» **WRITTEN PROBLEM**
Copy only what runs from the line containing "Segment regions of" through the end of the material below, line for line, with both ends included.

» **EXCERPTED RECORDS**
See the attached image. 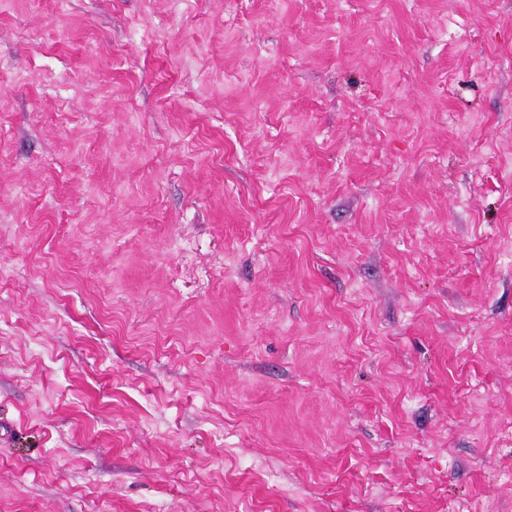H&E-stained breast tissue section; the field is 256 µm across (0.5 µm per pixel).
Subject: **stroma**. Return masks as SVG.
I'll return each instance as SVG.
<instances>
[{"label":"stroma","mask_w":512,"mask_h":512,"mask_svg":"<svg viewBox=\"0 0 512 512\" xmlns=\"http://www.w3.org/2000/svg\"><path fill=\"white\" fill-rule=\"evenodd\" d=\"M0 512H512V0H0Z\"/></svg>","instance_id":"obj_1"}]
</instances>
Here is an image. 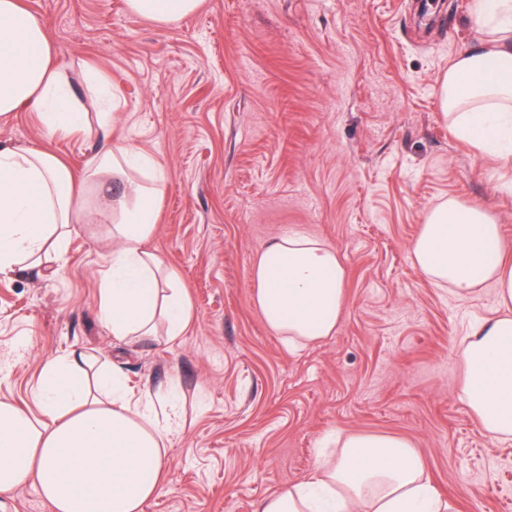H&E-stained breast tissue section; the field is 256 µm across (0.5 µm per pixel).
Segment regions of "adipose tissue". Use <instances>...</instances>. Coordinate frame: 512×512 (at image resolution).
<instances>
[{"label": "adipose tissue", "instance_id": "adipose-tissue-1", "mask_svg": "<svg viewBox=\"0 0 512 512\" xmlns=\"http://www.w3.org/2000/svg\"><path fill=\"white\" fill-rule=\"evenodd\" d=\"M200 0H126L132 14L177 23ZM470 23L483 46L453 60L441 79L452 129L477 148L512 156V0H475ZM42 21L21 0H0V116L36 113L48 134L104 133L112 98L97 80L88 94L70 91ZM124 184L108 192L110 180ZM167 190L164 171L121 140L73 171L54 154L25 144L0 145V274L49 267L69 225L88 201L100 204L112 236L99 315L115 339L152 333L163 320L170 337L189 320L181 292L159 286L163 261L147 246ZM500 227L485 210L446 202L429 212L410 245L414 264L434 285L466 297L492 286L497 314L464 339L463 395L481 428L512 438V260ZM252 304L291 349L331 336L346 302L347 269L338 253L301 230L275 236L253 263ZM40 413L0 400V495L31 484L52 512H144L165 477L166 441L177 415L159 419L151 395L131 397L123 379L90 370L83 354L44 362ZM337 457L320 461L305 483L261 499L254 512H442L424 480V464L406 440L382 434L340 436Z\"/></svg>", "mask_w": 512, "mask_h": 512}]
</instances>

» **ANSWER**
Segment regions of "adipose tissue". Use <instances>...</instances>. Coordinate frame: 512×512 (at image resolution).
<instances>
[{"label": "adipose tissue", "instance_id": "adipose-tissue-1", "mask_svg": "<svg viewBox=\"0 0 512 512\" xmlns=\"http://www.w3.org/2000/svg\"><path fill=\"white\" fill-rule=\"evenodd\" d=\"M200 0H126L132 14L177 23ZM470 23L483 46L453 60L441 79L452 129L477 148L512 156V0H475ZM42 21L21 0H0V116L36 113L48 134L104 133L112 98L97 80L88 94L70 91ZM124 184L108 192L110 180ZM167 190L164 171L121 140L73 171L54 154L25 144L0 145V274L49 267L69 225L88 201L100 204L112 236L99 315L115 339L152 333L163 320L170 337L189 320L181 292L159 286L163 261L147 246ZM500 227L485 210L446 202L429 212L410 245L414 264L434 285L466 297L492 286L497 314L464 339L463 395L481 428L512 438V260ZM252 304L291 349L331 336L346 302L347 269L338 253L301 230L275 236L253 263ZM40 413L0 400V495L31 484L52 512H144L165 477L166 441L177 415L159 419L151 395L131 397L123 379L90 370L83 354L44 362ZM337 457L320 461L305 483L261 499L254 512H442L424 480V464L406 440L382 434L340 436Z\"/></svg>", "mask_w": 512, "mask_h": 512}]
</instances>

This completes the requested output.